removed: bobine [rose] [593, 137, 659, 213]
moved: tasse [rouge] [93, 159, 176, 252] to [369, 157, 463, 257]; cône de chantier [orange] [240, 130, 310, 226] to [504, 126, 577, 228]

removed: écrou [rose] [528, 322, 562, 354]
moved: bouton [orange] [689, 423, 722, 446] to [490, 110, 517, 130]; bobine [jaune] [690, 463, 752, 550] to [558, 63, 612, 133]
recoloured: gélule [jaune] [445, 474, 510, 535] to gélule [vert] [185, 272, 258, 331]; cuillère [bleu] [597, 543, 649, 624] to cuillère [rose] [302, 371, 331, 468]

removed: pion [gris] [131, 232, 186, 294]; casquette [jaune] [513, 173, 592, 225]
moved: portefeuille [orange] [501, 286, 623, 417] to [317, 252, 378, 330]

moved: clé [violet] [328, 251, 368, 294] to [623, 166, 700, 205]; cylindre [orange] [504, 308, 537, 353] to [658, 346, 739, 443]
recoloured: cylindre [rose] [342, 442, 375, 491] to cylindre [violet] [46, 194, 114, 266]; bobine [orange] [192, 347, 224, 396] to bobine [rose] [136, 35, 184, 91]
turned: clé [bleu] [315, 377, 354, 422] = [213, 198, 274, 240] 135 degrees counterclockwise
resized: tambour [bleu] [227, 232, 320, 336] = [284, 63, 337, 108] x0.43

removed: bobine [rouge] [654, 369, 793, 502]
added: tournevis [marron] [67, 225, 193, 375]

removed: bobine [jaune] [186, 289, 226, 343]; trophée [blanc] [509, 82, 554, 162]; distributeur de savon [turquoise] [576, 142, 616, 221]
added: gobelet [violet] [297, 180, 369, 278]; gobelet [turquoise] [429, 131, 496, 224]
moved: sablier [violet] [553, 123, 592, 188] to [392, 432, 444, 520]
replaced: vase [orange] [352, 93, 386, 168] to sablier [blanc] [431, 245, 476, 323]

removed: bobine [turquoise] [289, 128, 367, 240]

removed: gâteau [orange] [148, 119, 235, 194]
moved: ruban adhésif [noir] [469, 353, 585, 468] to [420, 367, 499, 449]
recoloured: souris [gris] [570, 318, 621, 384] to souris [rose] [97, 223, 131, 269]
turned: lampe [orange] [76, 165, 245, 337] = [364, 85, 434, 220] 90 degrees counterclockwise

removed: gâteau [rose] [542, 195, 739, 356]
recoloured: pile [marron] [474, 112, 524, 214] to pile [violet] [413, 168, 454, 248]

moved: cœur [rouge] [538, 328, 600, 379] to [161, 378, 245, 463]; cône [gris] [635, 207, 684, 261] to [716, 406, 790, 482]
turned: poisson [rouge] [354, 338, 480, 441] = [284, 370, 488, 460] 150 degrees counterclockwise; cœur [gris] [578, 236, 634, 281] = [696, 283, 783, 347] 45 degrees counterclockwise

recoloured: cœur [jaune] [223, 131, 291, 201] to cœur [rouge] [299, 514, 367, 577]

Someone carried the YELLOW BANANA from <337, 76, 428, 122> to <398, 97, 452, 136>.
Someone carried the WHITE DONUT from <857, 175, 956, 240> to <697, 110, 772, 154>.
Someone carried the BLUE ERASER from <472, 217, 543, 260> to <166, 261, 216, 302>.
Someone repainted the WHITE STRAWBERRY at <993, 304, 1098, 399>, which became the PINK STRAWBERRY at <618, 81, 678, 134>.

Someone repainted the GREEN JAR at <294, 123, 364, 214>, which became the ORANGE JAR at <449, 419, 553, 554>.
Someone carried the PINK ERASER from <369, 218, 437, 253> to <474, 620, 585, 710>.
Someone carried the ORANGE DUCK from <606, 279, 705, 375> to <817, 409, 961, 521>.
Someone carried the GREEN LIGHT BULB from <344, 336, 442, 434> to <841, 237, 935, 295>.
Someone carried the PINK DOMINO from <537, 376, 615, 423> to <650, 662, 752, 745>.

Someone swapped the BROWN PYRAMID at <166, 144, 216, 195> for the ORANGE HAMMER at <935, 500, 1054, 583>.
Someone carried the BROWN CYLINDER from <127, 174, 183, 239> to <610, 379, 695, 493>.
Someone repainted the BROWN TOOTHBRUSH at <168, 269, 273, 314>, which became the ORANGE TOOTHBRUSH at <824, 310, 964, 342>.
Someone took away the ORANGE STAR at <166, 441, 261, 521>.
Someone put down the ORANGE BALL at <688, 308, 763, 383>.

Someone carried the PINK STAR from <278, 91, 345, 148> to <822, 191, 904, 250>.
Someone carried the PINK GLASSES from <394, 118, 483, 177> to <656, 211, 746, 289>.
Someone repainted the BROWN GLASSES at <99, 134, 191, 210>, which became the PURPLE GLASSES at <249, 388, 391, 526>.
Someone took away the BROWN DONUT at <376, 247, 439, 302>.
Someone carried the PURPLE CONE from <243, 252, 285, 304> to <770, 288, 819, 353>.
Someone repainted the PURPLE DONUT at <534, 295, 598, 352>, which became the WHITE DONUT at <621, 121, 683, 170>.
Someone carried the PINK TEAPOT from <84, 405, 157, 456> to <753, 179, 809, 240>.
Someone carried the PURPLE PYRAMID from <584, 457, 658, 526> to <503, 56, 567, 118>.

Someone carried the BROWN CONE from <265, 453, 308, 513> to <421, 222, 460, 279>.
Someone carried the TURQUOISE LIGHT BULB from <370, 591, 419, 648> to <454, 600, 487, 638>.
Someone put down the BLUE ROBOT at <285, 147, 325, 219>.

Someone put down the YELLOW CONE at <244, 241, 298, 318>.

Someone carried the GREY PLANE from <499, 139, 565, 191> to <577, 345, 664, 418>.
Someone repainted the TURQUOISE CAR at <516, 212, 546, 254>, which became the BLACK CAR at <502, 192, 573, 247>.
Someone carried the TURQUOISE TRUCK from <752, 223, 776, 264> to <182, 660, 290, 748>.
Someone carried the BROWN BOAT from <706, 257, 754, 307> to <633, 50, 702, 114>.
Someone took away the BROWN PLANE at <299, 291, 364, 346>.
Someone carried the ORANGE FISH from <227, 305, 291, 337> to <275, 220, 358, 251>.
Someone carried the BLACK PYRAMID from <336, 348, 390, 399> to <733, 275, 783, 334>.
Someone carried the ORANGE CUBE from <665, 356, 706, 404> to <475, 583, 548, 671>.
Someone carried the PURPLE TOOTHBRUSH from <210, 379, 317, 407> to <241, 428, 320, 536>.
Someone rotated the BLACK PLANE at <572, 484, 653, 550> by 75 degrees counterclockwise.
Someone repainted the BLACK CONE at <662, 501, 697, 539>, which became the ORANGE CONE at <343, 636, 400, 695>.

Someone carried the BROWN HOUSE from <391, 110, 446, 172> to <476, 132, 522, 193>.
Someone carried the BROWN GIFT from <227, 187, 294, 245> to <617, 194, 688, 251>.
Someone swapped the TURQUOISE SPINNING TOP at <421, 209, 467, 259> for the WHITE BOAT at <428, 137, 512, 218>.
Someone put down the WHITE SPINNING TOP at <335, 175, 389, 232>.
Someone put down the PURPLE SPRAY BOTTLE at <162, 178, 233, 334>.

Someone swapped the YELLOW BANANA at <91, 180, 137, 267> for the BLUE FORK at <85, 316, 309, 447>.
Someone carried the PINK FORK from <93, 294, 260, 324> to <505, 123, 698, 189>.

# # # #

Write out, word for word, the lines from the one containing "Someone repainted the TURQUOISE" through the end of the records, with no other lines.

Someone repainted the TURQUOISE CAR at <516, 212, 546, 254>, which became the BLACK CAR at <502, 192, 573, 247>.
Someone carried the TURQUOISE TRUCK from <752, 223, 776, 264> to <182, 660, 290, 748>.
Someone carried the BROWN BOAT from <706, 257, 754, 307> to <633, 50, 702, 114>.
Someone took away the BROWN PLANE at <299, 291, 364, 346>.
Someone carried the ORANGE FISH from <227, 305, 291, 337> to <275, 220, 358, 251>.
Someone carried the BLACK PYRAMID from <336, 348, 390, 399> to <733, 275, 783, 334>.
Someone carried the ORANGE CUBE from <665, 356, 706, 404> to <475, 583, 548, 671>.
Someone carried the PURPLE TOOTHBRUSH from <210, 379, 317, 407> to <241, 428, 320, 536>.
Someone rotated the BLACK PLANE at <572, 484, 653, 550> by 75 degrees counterclockwise.
Someone repainted the BLACK CONE at <662, 501, 697, 539>, which became the ORANGE CONE at <343, 636, 400, 695>.

Someone carried the BROWN HOUSE from <391, 110, 446, 172> to <476, 132, 522, 193>.
Someone carried the BROWN GIFT from <227, 187, 294, 245> to <617, 194, 688, 251>.
Someone swapped the TURQUOISE SPINNING TOP at <421, 209, 467, 259> for the WHITE BOAT at <428, 137, 512, 218>.
Someone put down the WHITE SPINNING TOP at <335, 175, 389, 232>.
Someone put down the PURPLE SPRAY BOTTLE at <162, 178, 233, 334>.

Someone swapped the YELLOW BANANA at <91, 180, 137, 267> for the BLUE FORK at <85, 316, 309, 447>.
Someone carried the PINK FORK from <93, 294, 260, 324> to <505, 123, 698, 189>.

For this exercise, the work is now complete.